• [Job] Rewrite the items below with every "photographer" changed to "filmmaker", keeping everything else the same. Leave out the pictures.

Picture-based spatial questions:
+ + + +

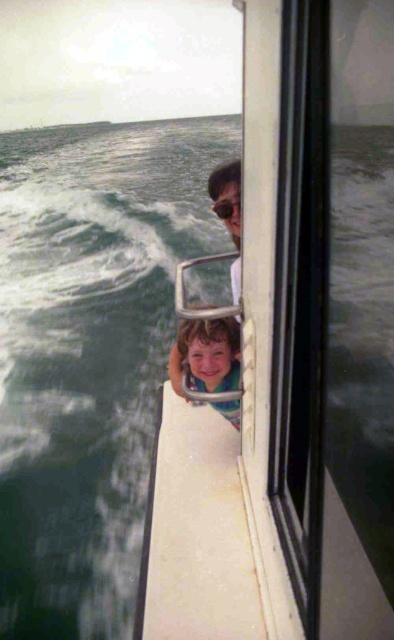
You are a photographer trying to capture the child in the boat scene. You need to ensure both the smooth skin face at center and the clear plastic goggles at upper center are in focus. Given that your camera can only focus on objects within a 60 cm range, will both be in focus?

The smooth skin face at center and clear plastic goggles at upper center are 76.39 centimeters apart from each other. Since the distance between them exceeds the camera focus range of 60 cm, both cannot be in focus simultaneously.

You are a photographer trying to capture the child in the boat scene. The child has a smooth skin face at center and clear plastic goggles at upper center. Which object is positioned closer to the camera lens? Please explain your reasoning based on the scene description.

The smooth skin face at center is closer to the viewer than the clear plastic goggles at upper center, so the smooth skin face at center would appear closer to the camera lens.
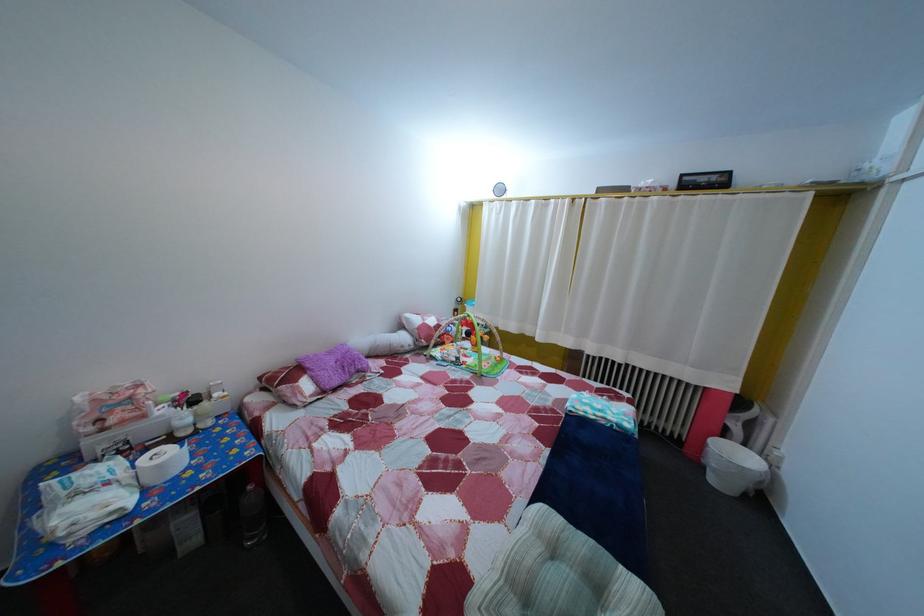
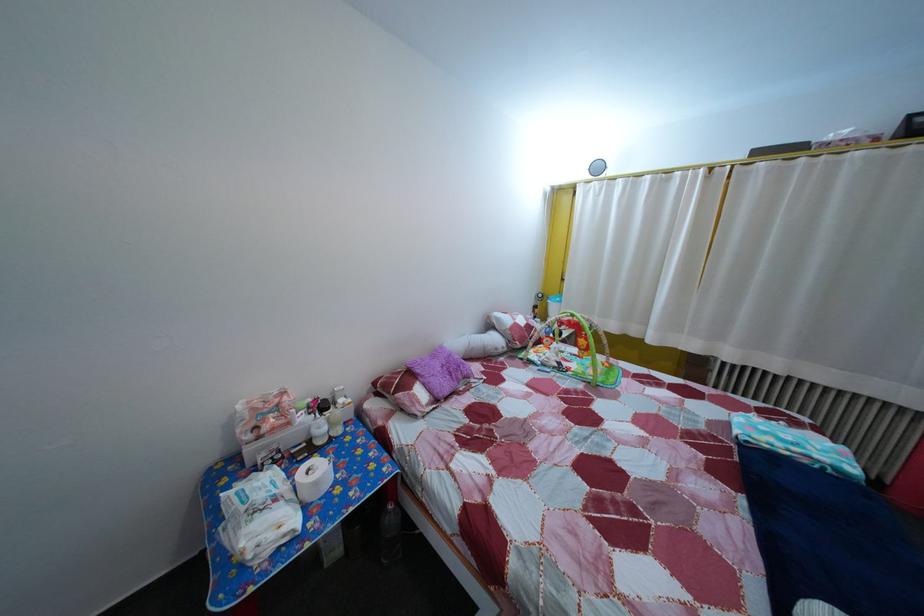
Where in the second image is the point corresponding to (542,209) from the first image?

(659, 185)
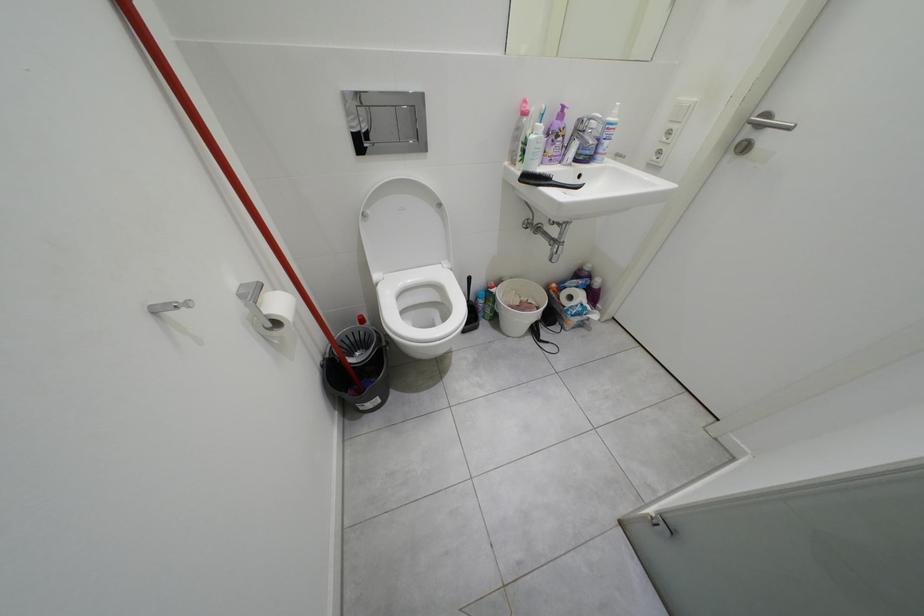
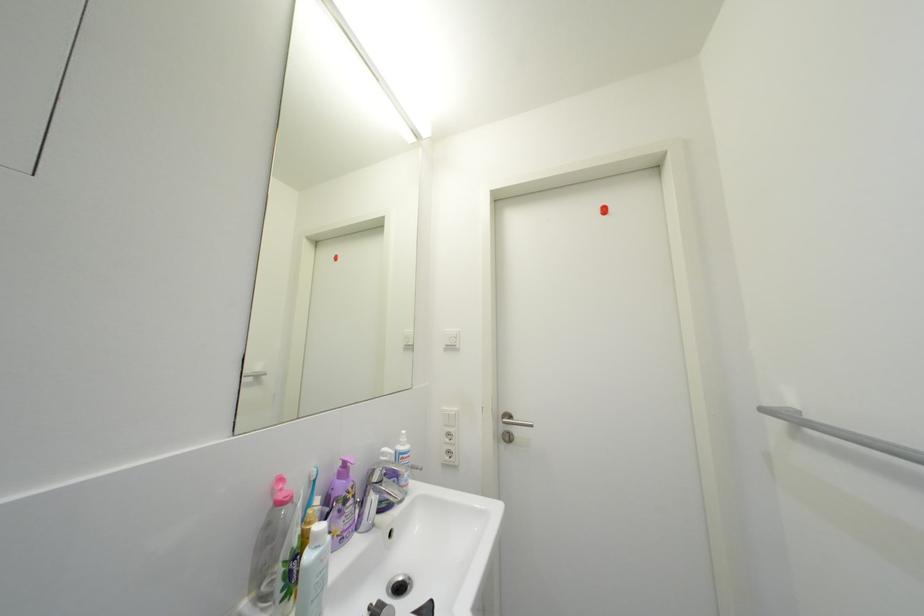
Based on the continuous images, in which direction is the camera rotating?

The rotation direction of the camera is right-up.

+ + + +

• [Exercise answer]
You are a filmmaker trying to capture the child in the boat scene. You need to ensure both the smooth skin face at center and the clear plastic goggles at upper center are in focus. Given that your camera can only focus on objects within a 60 cm range, will both be in focus?

The smooth skin face at center and clear plastic goggles at upper center are 76.39 centimeters apart from each other. Since the distance between them exceeds the camera focus range of 60 cm, both cannot be in focus simultaneously.

You are a filmmaker trying to capture the child in the boat scene. The child has a smooth skin face at center and clear plastic goggles at upper center. Which object is positioned closer to the camera lens? Please explain your reasoning based on the scene description.

The smooth skin face at center is closer to the viewer than the clear plastic goggles at upper center, so the smooth skin face at center would appear closer to the camera lens.
Where in the second image is the point corresponding to (542,209) from the first image?

(659, 185)
Based on the continuous images, in which direction is the camera rotating?

The rotation direction of the camera is right-up.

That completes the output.